### BRIEF
Please copy, exactly as they appear below, the lines from the one containing "The pencil (purple)" through the one containing "The rolling pin (purple)".

### SUPPLIED DATA
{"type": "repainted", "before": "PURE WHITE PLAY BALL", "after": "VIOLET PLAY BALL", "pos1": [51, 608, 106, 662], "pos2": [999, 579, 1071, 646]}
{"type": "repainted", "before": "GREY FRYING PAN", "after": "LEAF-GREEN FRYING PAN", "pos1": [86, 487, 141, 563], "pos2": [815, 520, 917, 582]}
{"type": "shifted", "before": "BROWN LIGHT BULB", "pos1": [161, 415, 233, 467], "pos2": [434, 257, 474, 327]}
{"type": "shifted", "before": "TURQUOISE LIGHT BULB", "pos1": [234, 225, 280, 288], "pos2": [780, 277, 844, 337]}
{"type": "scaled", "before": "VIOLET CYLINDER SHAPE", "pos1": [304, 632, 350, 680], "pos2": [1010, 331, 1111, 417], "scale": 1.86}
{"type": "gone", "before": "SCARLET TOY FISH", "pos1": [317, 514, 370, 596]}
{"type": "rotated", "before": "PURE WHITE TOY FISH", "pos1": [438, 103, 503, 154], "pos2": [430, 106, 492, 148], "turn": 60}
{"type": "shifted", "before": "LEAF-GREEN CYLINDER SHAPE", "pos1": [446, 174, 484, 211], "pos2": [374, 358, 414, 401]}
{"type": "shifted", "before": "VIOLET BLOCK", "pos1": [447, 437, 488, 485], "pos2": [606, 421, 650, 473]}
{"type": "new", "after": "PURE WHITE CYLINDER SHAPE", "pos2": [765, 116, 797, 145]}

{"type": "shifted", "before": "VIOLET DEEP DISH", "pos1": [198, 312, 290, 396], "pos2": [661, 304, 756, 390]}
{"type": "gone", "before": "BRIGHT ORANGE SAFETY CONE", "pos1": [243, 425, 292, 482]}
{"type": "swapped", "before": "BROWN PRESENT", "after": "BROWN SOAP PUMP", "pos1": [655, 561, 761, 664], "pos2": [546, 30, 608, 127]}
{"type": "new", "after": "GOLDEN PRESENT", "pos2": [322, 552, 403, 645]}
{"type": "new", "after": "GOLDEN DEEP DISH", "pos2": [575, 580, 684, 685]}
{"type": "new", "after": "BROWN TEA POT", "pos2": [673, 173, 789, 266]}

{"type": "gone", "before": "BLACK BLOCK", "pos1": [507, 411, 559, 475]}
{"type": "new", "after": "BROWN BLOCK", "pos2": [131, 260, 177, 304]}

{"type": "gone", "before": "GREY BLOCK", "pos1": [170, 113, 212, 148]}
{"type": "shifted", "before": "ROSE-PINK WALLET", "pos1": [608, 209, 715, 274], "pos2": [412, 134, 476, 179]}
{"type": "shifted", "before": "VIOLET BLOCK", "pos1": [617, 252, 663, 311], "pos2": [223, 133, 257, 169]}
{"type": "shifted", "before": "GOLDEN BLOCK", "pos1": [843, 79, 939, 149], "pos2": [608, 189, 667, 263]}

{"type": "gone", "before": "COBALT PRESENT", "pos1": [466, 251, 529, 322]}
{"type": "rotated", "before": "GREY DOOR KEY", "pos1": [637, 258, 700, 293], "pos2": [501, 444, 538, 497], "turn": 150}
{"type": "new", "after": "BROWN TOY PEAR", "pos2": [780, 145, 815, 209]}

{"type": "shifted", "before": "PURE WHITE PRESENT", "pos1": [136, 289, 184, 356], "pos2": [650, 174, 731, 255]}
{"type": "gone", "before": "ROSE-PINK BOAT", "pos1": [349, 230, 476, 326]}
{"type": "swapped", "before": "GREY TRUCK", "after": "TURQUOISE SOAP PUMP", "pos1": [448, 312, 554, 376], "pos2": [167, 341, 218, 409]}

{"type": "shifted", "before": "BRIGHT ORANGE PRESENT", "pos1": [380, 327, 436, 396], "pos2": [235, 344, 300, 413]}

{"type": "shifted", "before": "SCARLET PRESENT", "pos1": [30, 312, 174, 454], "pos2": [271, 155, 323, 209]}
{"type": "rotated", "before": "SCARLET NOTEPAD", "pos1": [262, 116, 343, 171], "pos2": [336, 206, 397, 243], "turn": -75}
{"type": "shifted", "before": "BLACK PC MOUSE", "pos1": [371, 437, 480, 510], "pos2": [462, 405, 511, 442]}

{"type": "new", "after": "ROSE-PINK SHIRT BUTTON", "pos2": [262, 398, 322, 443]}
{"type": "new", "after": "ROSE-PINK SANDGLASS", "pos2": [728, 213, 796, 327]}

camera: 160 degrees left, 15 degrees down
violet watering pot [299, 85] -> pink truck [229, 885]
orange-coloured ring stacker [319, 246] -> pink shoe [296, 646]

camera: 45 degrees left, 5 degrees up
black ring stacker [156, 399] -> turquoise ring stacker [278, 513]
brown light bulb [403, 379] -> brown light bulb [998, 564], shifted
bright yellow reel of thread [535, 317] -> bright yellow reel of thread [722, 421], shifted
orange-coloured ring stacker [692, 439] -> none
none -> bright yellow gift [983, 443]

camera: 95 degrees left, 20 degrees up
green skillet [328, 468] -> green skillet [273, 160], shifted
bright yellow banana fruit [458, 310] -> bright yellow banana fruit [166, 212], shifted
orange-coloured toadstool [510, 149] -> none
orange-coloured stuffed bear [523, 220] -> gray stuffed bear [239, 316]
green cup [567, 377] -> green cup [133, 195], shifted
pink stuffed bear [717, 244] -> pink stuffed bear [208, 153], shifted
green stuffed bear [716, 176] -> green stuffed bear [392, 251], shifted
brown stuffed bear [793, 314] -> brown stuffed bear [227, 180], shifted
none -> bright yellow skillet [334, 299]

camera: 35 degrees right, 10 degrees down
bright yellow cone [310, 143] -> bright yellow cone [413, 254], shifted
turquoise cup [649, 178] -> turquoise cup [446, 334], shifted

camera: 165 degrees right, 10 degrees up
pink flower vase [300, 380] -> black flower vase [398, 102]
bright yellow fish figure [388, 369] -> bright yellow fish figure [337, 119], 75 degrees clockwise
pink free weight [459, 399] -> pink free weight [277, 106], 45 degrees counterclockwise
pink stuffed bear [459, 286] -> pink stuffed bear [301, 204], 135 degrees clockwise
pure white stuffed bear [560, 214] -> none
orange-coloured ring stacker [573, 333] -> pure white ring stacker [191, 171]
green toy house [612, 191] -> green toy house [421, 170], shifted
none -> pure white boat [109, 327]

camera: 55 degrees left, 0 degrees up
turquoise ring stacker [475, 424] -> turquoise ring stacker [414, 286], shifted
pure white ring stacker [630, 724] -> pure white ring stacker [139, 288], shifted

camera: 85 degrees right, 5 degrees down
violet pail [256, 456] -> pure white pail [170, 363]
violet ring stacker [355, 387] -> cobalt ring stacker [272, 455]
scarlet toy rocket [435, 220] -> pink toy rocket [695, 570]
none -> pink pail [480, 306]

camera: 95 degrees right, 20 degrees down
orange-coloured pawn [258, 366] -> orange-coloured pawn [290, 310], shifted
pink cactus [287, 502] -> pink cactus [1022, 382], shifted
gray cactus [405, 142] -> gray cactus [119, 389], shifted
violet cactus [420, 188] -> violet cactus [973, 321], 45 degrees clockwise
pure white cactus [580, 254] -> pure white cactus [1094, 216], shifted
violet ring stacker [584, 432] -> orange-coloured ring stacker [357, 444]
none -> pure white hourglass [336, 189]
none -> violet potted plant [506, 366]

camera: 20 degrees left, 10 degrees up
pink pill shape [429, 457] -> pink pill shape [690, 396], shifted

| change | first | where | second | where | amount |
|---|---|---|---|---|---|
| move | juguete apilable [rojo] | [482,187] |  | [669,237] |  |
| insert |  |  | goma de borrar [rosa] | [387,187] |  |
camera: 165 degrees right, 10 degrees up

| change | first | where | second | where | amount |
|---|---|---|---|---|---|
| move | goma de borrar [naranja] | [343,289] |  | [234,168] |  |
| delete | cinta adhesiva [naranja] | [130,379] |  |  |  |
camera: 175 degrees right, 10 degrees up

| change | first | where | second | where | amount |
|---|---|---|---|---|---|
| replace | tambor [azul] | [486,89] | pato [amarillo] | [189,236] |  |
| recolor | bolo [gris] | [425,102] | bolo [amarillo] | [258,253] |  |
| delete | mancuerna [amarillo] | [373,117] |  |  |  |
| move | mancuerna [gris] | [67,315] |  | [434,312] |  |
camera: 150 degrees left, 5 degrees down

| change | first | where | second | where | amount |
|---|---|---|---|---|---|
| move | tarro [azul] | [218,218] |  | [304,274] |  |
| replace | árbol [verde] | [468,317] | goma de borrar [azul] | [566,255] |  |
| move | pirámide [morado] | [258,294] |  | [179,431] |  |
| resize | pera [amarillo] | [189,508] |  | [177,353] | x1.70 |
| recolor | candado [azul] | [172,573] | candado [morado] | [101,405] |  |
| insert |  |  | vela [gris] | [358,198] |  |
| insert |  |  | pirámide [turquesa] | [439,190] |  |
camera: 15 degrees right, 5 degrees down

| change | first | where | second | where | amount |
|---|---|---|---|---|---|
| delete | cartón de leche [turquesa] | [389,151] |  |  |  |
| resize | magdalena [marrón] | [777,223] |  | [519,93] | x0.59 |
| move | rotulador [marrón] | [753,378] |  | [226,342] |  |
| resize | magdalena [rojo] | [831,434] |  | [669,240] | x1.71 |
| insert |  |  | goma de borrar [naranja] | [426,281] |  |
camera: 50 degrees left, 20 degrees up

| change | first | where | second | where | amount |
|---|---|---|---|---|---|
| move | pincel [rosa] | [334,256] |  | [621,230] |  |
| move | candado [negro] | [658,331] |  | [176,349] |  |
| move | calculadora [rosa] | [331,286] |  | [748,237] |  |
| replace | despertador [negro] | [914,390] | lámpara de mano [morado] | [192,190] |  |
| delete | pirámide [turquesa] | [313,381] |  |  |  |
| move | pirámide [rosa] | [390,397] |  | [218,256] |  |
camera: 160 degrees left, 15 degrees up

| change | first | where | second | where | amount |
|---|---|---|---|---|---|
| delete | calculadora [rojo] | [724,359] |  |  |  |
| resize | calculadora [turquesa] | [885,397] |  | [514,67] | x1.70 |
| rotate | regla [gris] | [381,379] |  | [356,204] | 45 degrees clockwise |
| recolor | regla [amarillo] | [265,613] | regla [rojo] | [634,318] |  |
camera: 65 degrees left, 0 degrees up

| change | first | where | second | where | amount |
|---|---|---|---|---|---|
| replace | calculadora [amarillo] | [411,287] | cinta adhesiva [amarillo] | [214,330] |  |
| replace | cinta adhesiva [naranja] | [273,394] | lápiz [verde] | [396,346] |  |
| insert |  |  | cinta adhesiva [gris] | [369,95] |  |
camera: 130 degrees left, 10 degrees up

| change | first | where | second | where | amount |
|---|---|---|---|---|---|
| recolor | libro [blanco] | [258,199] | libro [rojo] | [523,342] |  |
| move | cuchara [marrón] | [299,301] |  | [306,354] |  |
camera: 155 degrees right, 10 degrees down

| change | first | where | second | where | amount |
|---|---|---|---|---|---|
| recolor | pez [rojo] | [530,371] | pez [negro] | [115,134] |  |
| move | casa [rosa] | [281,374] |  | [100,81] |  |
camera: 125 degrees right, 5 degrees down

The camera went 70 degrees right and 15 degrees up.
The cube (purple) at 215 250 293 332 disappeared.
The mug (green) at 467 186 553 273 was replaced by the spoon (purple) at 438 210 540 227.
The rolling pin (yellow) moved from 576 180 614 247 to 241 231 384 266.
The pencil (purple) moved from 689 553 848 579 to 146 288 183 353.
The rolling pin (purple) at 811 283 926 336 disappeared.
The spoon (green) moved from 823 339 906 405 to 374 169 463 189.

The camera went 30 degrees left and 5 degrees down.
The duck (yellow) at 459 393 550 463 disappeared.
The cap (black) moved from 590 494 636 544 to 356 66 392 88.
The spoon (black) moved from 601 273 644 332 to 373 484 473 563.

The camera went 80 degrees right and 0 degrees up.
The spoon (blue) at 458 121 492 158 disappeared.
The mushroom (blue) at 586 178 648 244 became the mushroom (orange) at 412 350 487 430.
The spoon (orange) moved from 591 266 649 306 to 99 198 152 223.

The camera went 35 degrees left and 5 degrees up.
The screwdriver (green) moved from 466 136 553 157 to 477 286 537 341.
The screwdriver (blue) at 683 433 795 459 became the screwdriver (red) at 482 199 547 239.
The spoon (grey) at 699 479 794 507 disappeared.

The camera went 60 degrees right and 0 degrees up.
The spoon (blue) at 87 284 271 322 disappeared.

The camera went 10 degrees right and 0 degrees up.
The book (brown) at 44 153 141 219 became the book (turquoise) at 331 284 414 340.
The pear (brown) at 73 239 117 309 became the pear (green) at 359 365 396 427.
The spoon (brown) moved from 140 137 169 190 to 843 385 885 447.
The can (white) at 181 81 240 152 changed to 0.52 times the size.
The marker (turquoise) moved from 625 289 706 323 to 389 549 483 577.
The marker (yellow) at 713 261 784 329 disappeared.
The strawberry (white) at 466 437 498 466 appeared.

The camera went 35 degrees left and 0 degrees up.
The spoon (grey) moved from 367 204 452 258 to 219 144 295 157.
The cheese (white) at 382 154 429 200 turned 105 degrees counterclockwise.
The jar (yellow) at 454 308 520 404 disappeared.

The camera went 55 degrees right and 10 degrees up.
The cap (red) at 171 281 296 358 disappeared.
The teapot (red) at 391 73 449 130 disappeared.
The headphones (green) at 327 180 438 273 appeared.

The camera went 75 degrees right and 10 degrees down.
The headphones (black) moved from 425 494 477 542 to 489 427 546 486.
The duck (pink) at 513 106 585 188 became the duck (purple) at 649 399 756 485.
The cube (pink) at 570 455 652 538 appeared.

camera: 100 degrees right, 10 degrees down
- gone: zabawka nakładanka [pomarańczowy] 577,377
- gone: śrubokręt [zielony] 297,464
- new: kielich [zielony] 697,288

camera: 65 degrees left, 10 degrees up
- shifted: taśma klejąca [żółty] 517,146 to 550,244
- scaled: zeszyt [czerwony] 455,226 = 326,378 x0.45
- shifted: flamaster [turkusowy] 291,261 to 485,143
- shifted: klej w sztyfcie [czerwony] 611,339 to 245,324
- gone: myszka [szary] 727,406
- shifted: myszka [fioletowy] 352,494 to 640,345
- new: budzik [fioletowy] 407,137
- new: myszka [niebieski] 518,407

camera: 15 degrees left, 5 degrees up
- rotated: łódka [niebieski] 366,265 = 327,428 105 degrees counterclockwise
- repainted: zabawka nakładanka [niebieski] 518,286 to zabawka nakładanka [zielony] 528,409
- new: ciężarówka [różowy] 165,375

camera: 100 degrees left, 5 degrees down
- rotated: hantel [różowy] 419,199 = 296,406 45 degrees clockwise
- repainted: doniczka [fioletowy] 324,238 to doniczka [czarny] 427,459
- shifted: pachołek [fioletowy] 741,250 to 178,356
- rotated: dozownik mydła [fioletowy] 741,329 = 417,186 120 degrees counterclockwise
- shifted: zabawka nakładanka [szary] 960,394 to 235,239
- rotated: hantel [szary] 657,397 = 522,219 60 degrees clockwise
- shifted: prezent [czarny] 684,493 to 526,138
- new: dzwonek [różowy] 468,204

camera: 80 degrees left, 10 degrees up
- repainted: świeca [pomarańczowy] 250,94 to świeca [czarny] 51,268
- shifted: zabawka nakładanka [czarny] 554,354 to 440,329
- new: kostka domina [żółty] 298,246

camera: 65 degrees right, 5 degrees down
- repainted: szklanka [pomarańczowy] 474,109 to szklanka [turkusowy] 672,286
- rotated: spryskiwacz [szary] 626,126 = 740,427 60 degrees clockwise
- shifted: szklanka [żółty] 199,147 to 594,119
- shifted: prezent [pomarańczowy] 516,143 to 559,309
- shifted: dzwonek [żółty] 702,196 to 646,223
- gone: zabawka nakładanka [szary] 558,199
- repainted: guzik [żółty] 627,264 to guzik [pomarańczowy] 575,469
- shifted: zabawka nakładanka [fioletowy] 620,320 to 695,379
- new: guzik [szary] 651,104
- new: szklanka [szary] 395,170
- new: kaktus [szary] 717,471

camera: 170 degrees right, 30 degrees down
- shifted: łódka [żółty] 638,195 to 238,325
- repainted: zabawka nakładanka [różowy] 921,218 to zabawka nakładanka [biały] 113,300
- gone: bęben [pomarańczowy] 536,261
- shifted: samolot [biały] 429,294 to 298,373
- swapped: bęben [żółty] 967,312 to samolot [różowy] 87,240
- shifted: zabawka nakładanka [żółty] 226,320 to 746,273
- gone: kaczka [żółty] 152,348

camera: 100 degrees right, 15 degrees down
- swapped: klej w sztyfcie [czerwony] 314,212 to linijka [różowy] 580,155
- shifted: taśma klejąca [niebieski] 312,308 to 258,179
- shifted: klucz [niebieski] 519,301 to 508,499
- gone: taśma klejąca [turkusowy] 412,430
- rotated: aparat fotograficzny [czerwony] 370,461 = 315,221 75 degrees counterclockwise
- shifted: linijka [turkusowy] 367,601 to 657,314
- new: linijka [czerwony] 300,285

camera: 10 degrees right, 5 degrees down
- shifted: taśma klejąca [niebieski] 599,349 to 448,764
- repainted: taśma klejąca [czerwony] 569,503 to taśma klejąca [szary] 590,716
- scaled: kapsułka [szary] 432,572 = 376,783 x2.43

### RESPONSE AREA
The pencil (purple) moved from 689 553 848 579 to 146 288 183 353.
The rolling pin (purple) at 811 283 926 336 disappeared.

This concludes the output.